Give back exactly the lines spanning from the one containing "none -> black bowl [567,126,637,181]" to the final line of the records below, and no others.

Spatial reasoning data
=====
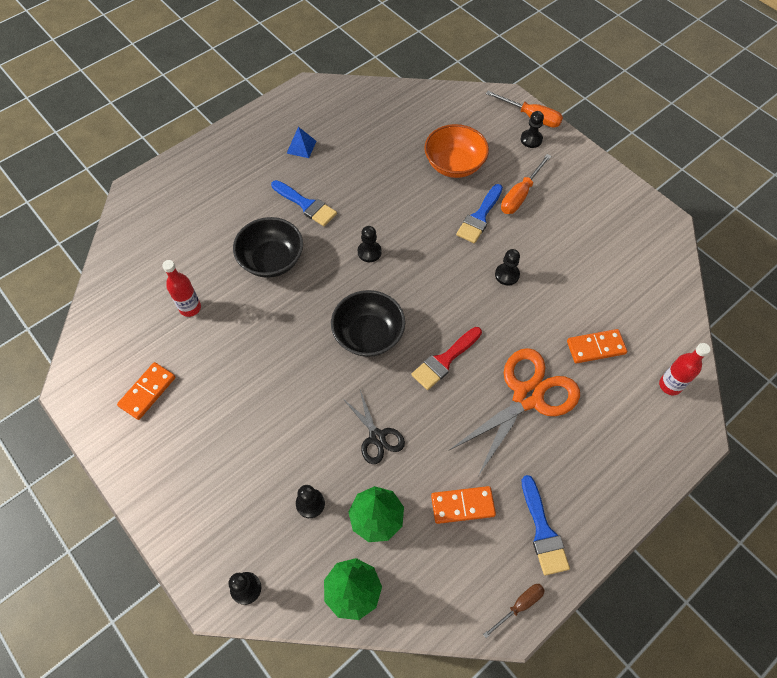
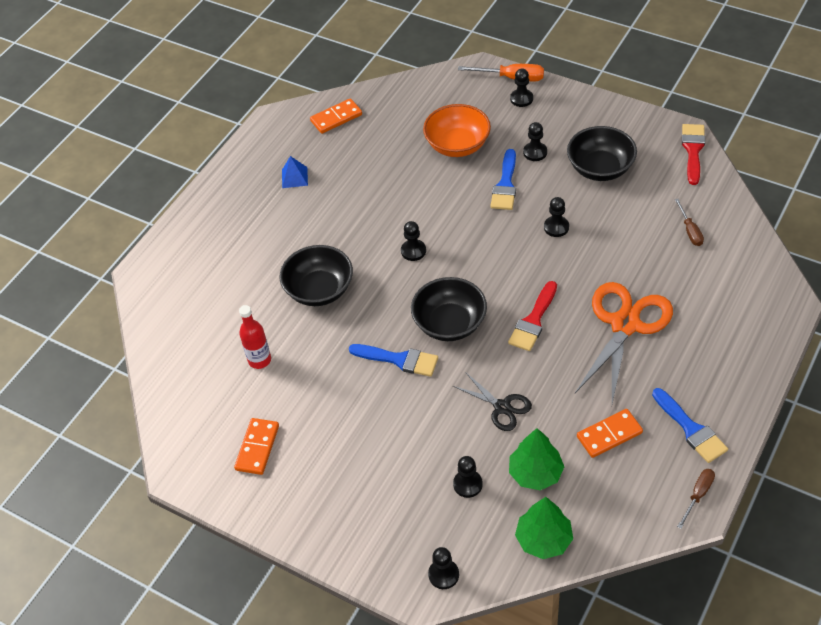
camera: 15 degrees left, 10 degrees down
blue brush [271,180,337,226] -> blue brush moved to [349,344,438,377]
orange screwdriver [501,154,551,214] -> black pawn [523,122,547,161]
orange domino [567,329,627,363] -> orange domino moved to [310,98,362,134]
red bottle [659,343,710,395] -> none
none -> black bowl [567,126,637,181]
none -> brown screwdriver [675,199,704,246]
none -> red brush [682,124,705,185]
=====
### TASK RESPONSE:
none -> black bowl [567,126,637,181]
none -> brown screwdriver [675,199,704,246]
none -> red brush [682,124,705,185]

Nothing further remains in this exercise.